**Description of the task:**
Beginning with the line that holds "pink boat [368,159,445,247]", retype the rest of the listing exactly, last line included.

**Supplied records:**

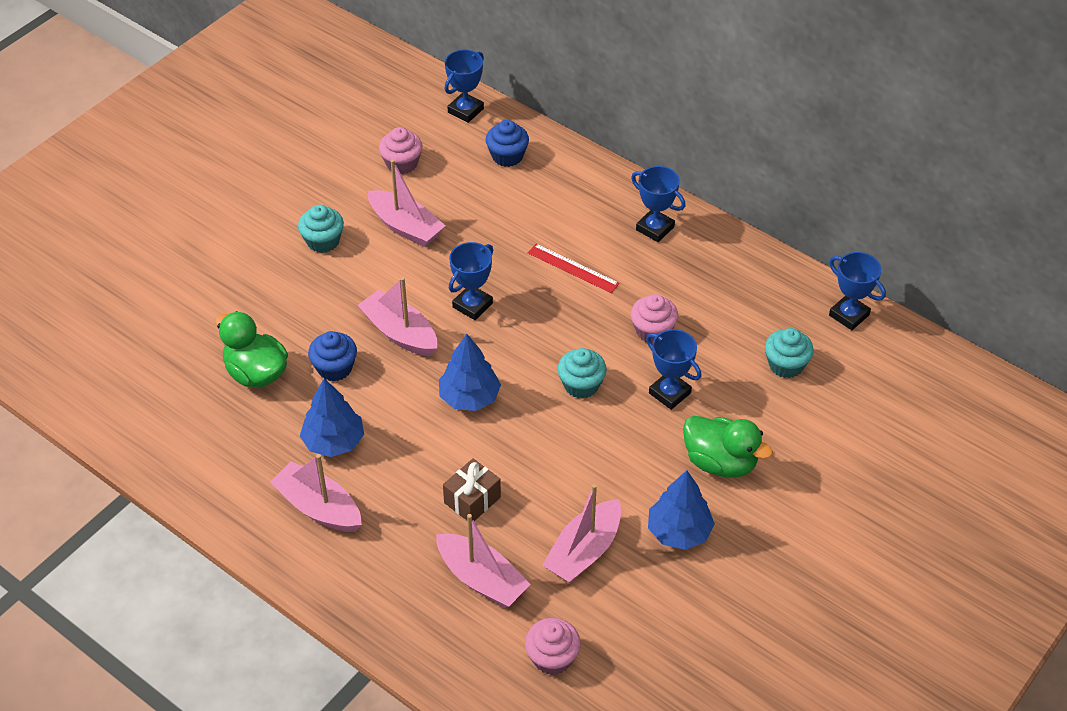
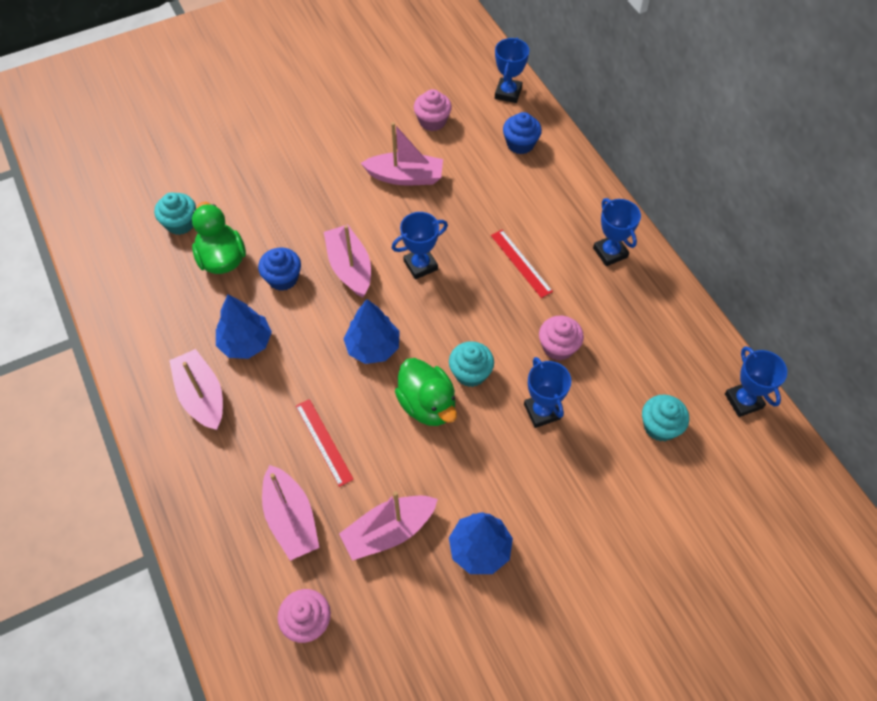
camera: 25 degrees right, 10 degrees up
turquoise cupcake [298,205,344,253] -> turquoise cupcake moved to [154,192,196,235]
pink boat [368,159,445,247] -> pink boat turned 60 degrees counterclockwise [361,122,443,185]
brown gift [443,458,501,521] -> red ruler [296,399,354,487]
blue trophy [445,49,484,123] -> blue trophy turned 45 degrees counterclockwise [495,38,529,103]
green duck [683,416,773,478] -> green duck moved to [395,358,457,426]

**Response:**
pink boat [368,159,445,247] -> pink boat turned 60 degrees counterclockwise [361,122,443,185]
brown gift [443,458,501,521] -> red ruler [296,399,354,487]
blue trophy [445,49,484,123] -> blue trophy turned 45 degrees counterclockwise [495,38,529,103]
green duck [683,416,773,478] -> green duck moved to [395,358,457,426]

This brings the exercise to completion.